= Beginning of Section =

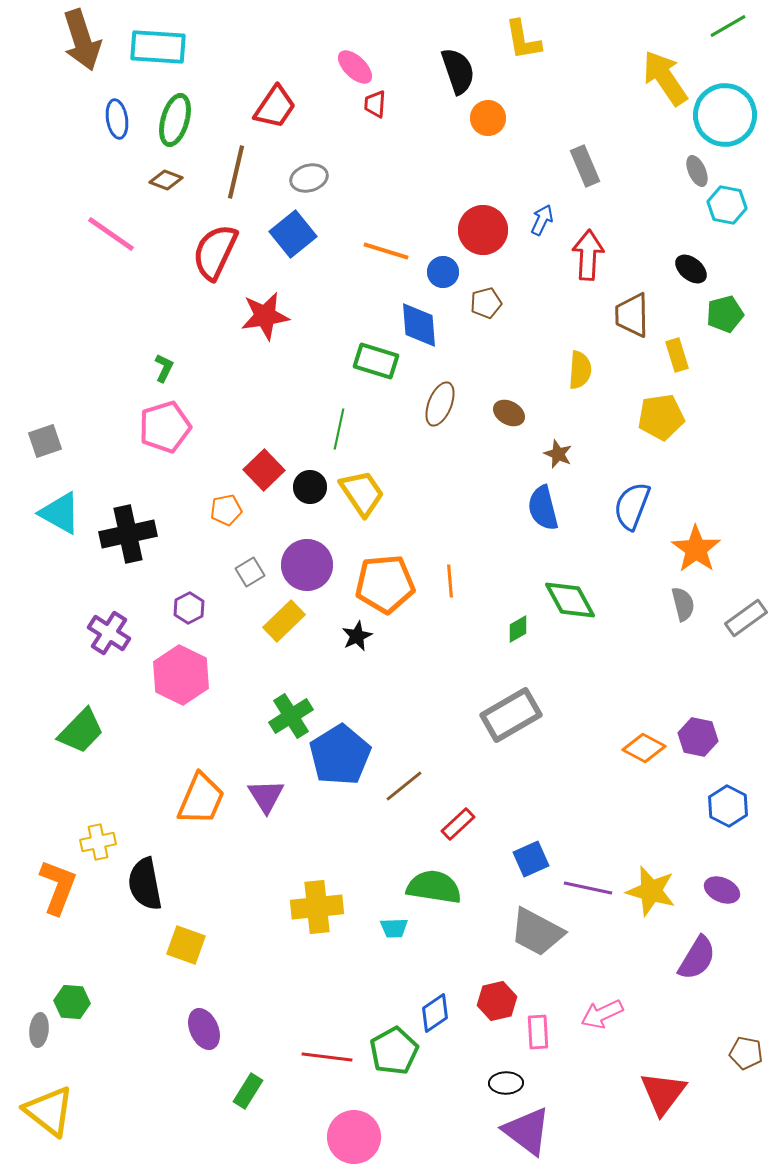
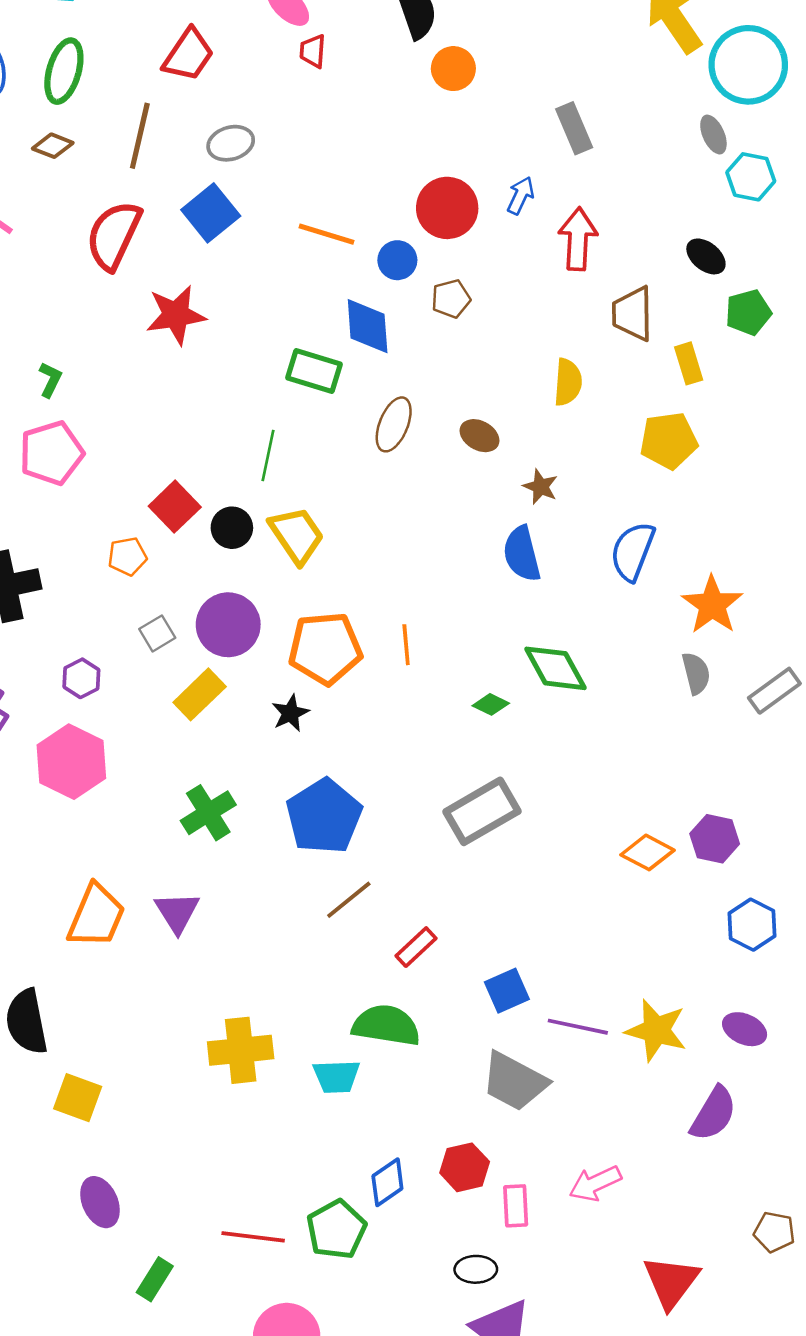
green diamond: (518, 629) -> (491, 704), turned 56
blue pentagon: (340, 755) -> (324, 816), moved
cyan trapezoid: (394, 928) -> (336, 1076), size x1.4

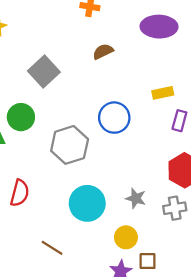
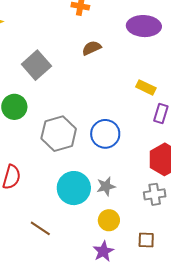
yellow rectangle: (163, 93) -> (146, 87), turned 36
blue circle: (114, 118) -> (105, 134), moved
gray star: (136, 198) -> (106, 186), moved, turned -30
brown square: (148, 261) -> (146, 240), moved

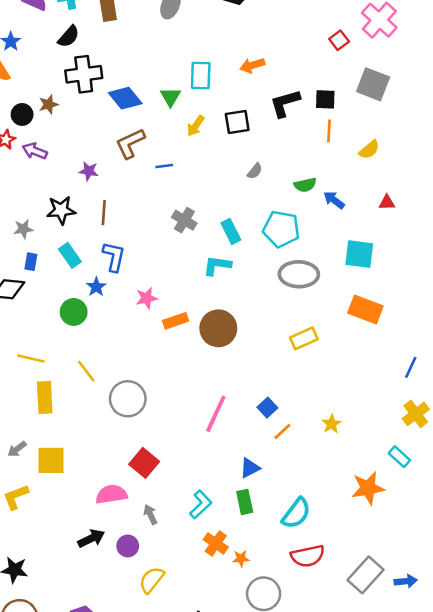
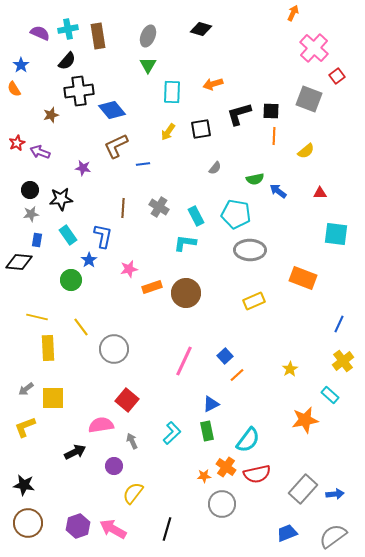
red square: (339, 40) -> (337, 76), moved
green triangle: (170, 97) -> (148, 65), moved
black circle: (22, 114) -> (30, 190), moved
brown line: (104, 213) -> (123, 208), moved
cyan square: (359, 254) -> (336, 234), moved
yellow star: (332, 424) -> (290, 369), moved
black arrow: (91, 538) -> (75, 452), moved
orange cross: (216, 543) -> (226, 467), moved

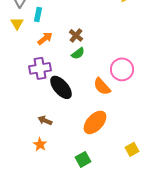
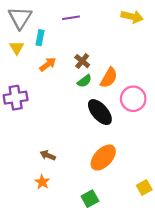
purple cross: (40, 68) -> (16, 98), moved
orange semicircle: (102, 86) -> (109, 78), moved, turned -108
black ellipse: (61, 87) -> (100, 112), moved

= End of Section =

• The problem:
The data above should be set down again exactly, with the pictures omitted.

• Answer section:
green diamond: (518, 629) -> (491, 704), turned 56
blue pentagon: (340, 755) -> (324, 816), moved
cyan trapezoid: (394, 928) -> (336, 1076), size x1.4

yellow rectangle: (163, 93) -> (146, 87), turned 36
blue circle: (114, 118) -> (105, 134), moved
gray star: (136, 198) -> (106, 186), moved, turned -30
brown square: (148, 261) -> (146, 240), moved

red square: (339, 40) -> (337, 76), moved
green triangle: (170, 97) -> (148, 65), moved
black circle: (22, 114) -> (30, 190), moved
brown line: (104, 213) -> (123, 208), moved
cyan square: (359, 254) -> (336, 234), moved
yellow star: (332, 424) -> (290, 369), moved
black arrow: (91, 538) -> (75, 452), moved
orange cross: (216, 543) -> (226, 467), moved

purple cross: (40, 68) -> (16, 98), moved
orange semicircle: (102, 86) -> (109, 78), moved, turned -108
black ellipse: (61, 87) -> (100, 112), moved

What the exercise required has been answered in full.